# EXERCISE PROMPT:
In the data below, how many lines contain the word "turned"? Answer with the number alone.

_ _ _ _ _ _ _

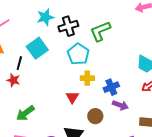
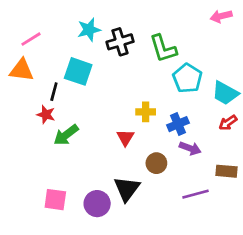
green L-shape: (100, 31) -> (163, 49), turned -85
cyan square: (37, 48) -> (78, 71), turned -35
cyan pentagon: (78, 54) -> (187, 78), moved
green arrow: (25, 113) -> (66, 135), moved

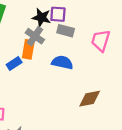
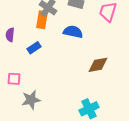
blue rectangle: (14, 64) -> (34, 48), moved

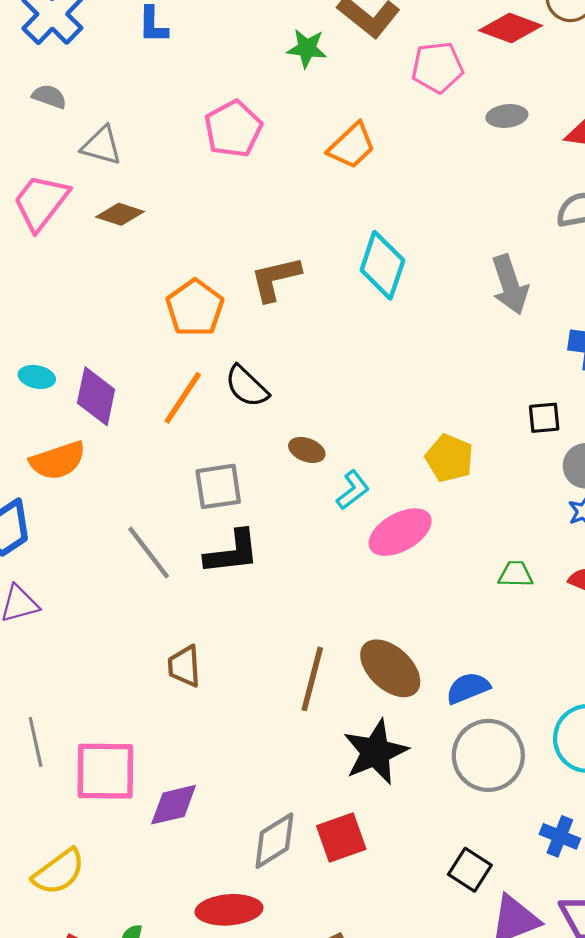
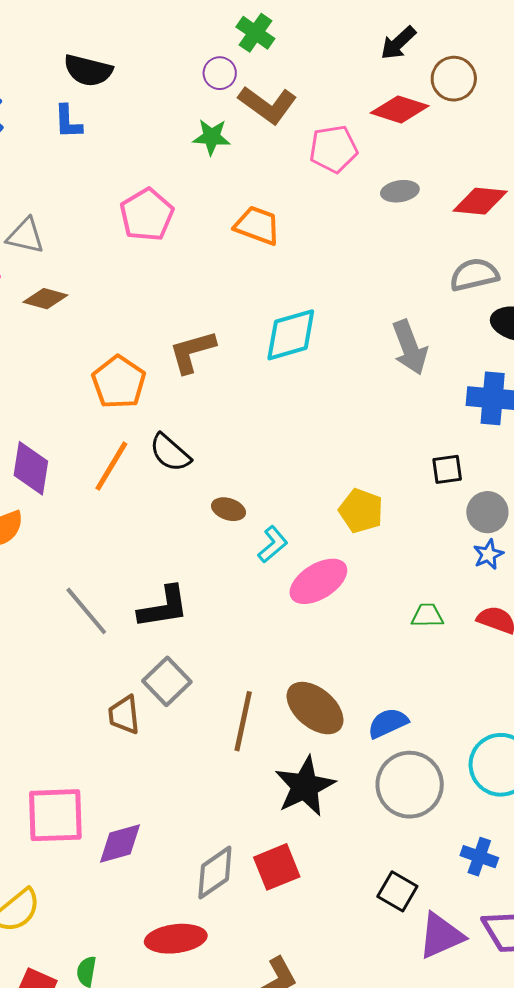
orange trapezoid: (352, 146) -> (257, 225), turned -114
cyan diamond: (382, 265) -> (291, 335), turned 58
gray square: (218, 486) -> (167, 681), moved, turned -33

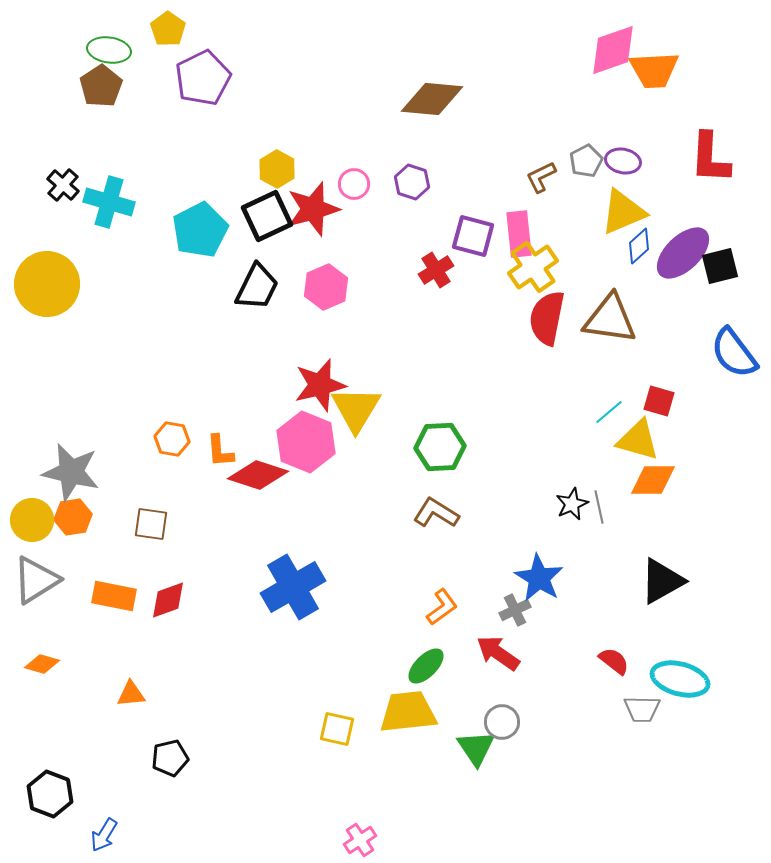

_ _ _ _ _ _ _

# EXERCISE OUTPUT:
5